__Records to use__:
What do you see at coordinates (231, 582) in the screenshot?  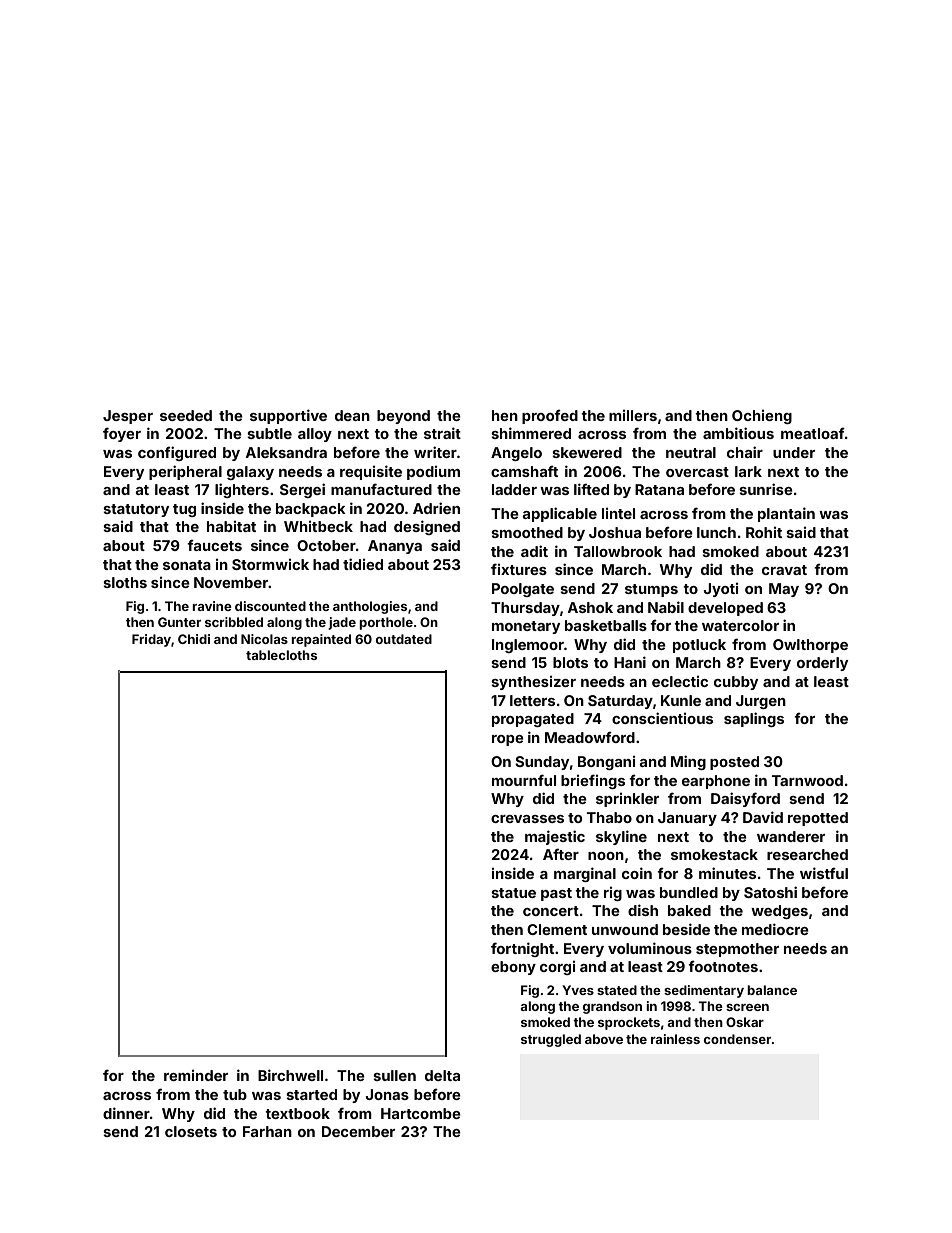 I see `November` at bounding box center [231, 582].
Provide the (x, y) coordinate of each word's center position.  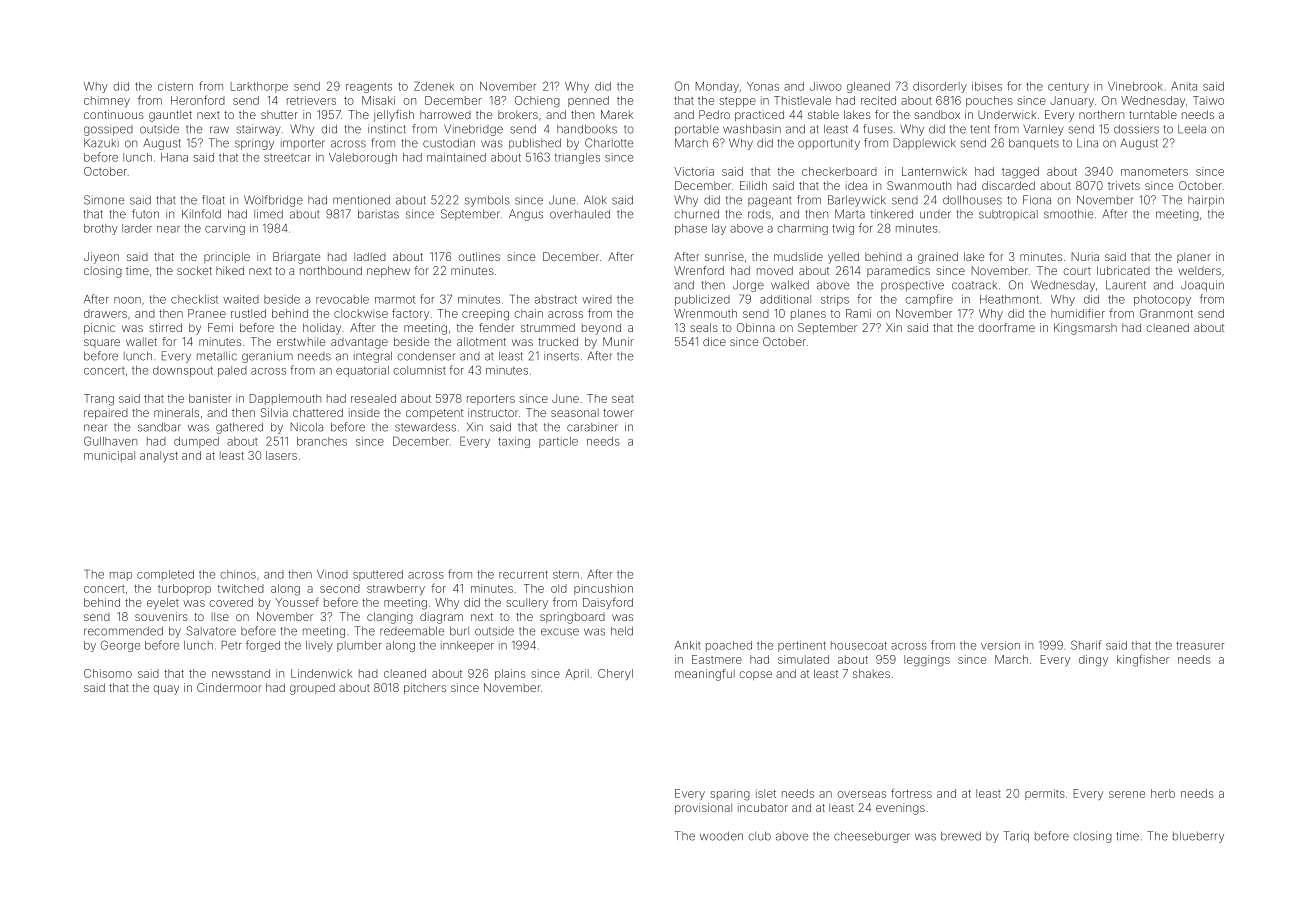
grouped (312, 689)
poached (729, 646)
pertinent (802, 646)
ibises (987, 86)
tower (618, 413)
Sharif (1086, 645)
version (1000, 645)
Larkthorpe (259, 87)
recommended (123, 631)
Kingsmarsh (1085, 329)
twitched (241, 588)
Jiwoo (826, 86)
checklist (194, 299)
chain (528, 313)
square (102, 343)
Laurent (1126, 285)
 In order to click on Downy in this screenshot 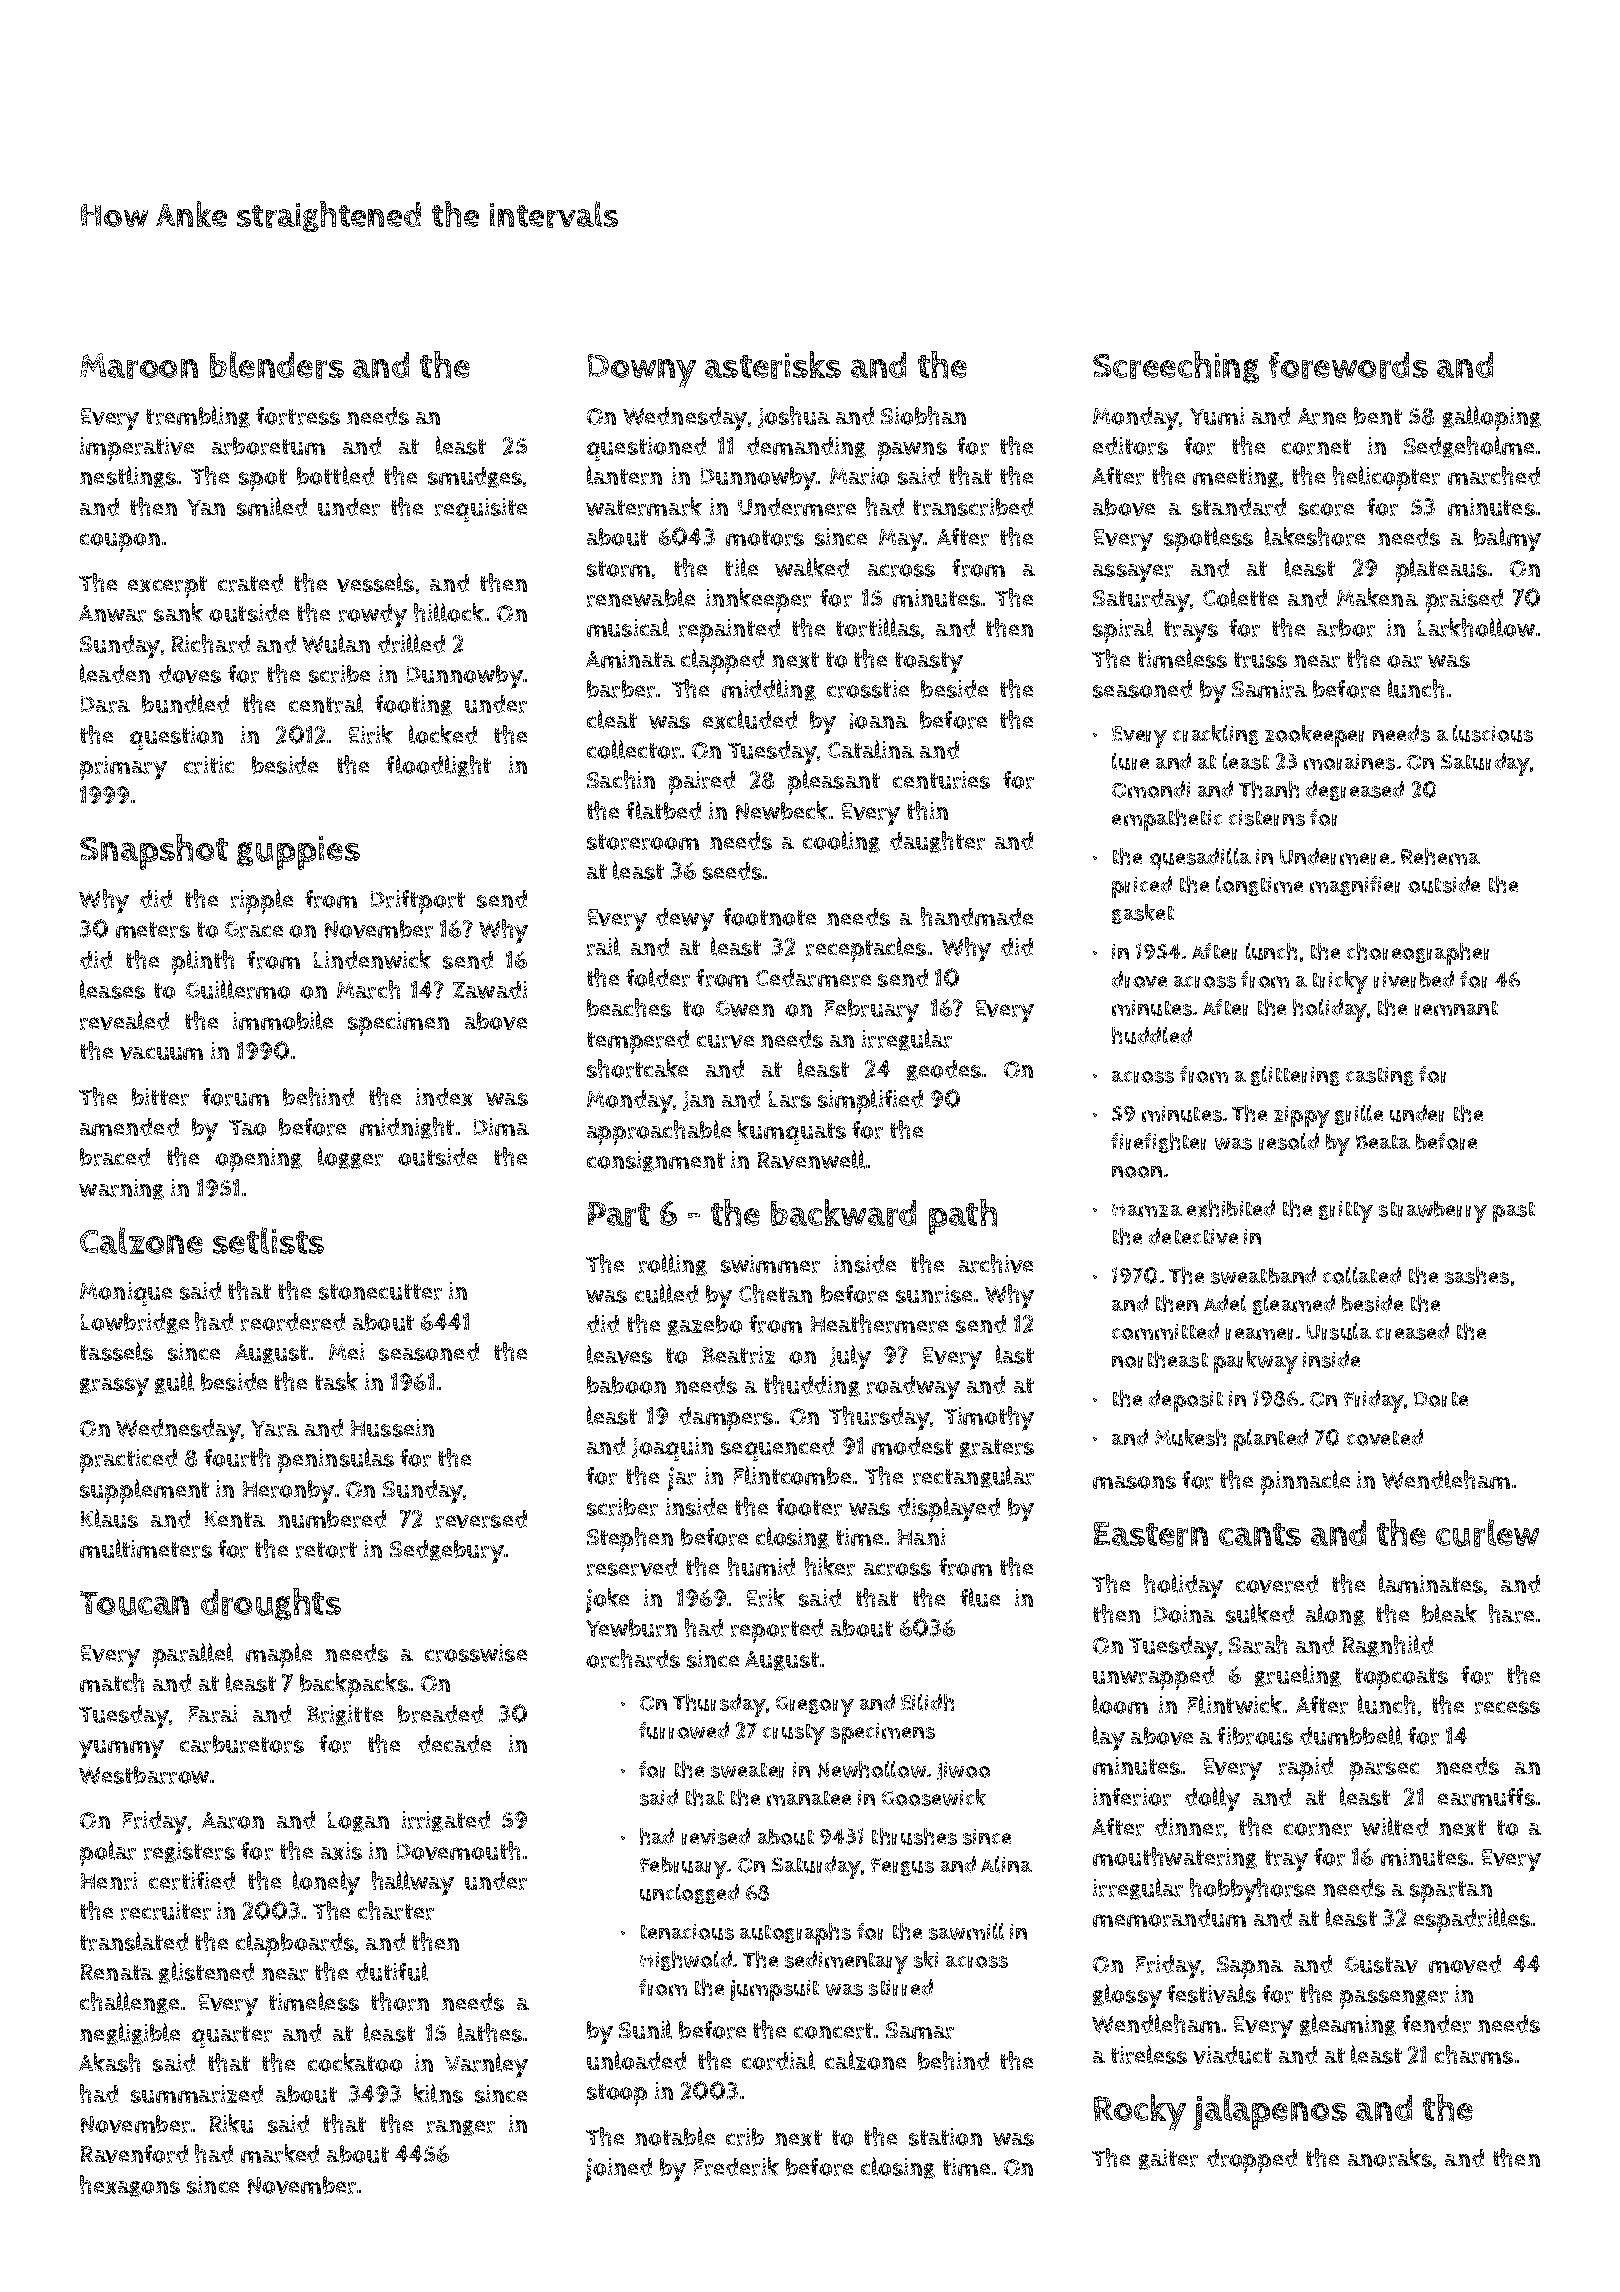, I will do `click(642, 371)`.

__Task to complete__:
Rewrite the listing above as a numbered list, starting at the line containing "Provide the (x, y)" and ending at the line containing "square (102, 343)", with both of those lines included. Skip any blank lines and leave out the pictures.

__Expected answer__:
1. Provide the (x, y) coordinate of each word's center position.  
2. grouped (312, 689)
3. poached (729, 646)
4. pertinent (802, 646)
5. ibises (987, 86)
6. tower (618, 413)
7. Sharif (1086, 645)
8. version (1000, 645)
9. Larkthorpe (259, 87)
10. recommended (123, 631)
11. Kingsmarsh (1085, 329)
12. twitched (241, 588)
13. Jiwoo (826, 86)
14. checklist (194, 299)
15. chain (528, 313)
16. square (102, 343)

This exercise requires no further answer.